*** RECORDS TO USE ***
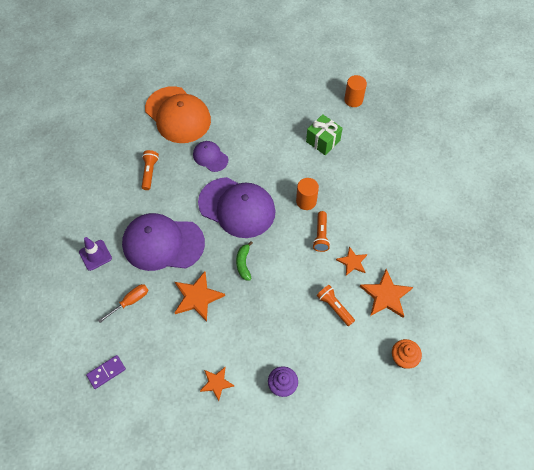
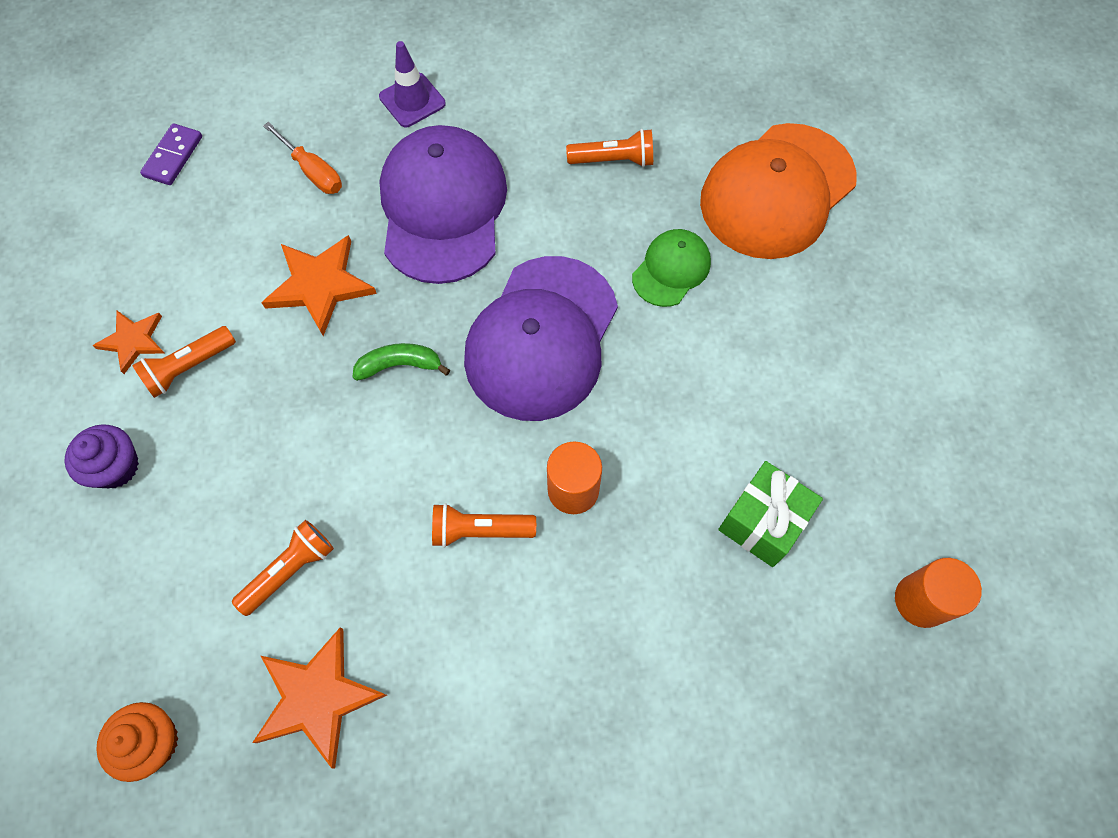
camera: 85 degrees right, 5 degrees up
(106, 372) = (173, 156): purple domino -> purple domino turned 60 degrees clockwise
(210, 157) = (671, 269): purple cap -> green cap
(234, 355) = (188, 368): none -> orange flashlight
(352, 262) = (408, 610): orange star -> none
*** End of RECORDS TO USE ***
EXERCISE REQUIREMENTS
No pictures go in the copy. Set down all the data exactly.

TASK RESULT
camera: 85 degrees right, 5 degrees up
(106, 372) = (173, 156): purple domino -> purple domino turned 60 degrees clockwise
(210, 157) = (671, 269): purple cap -> green cap
(234, 355) = (188, 368): none -> orange flashlight
(352, 262) = (408, 610): orange star -> none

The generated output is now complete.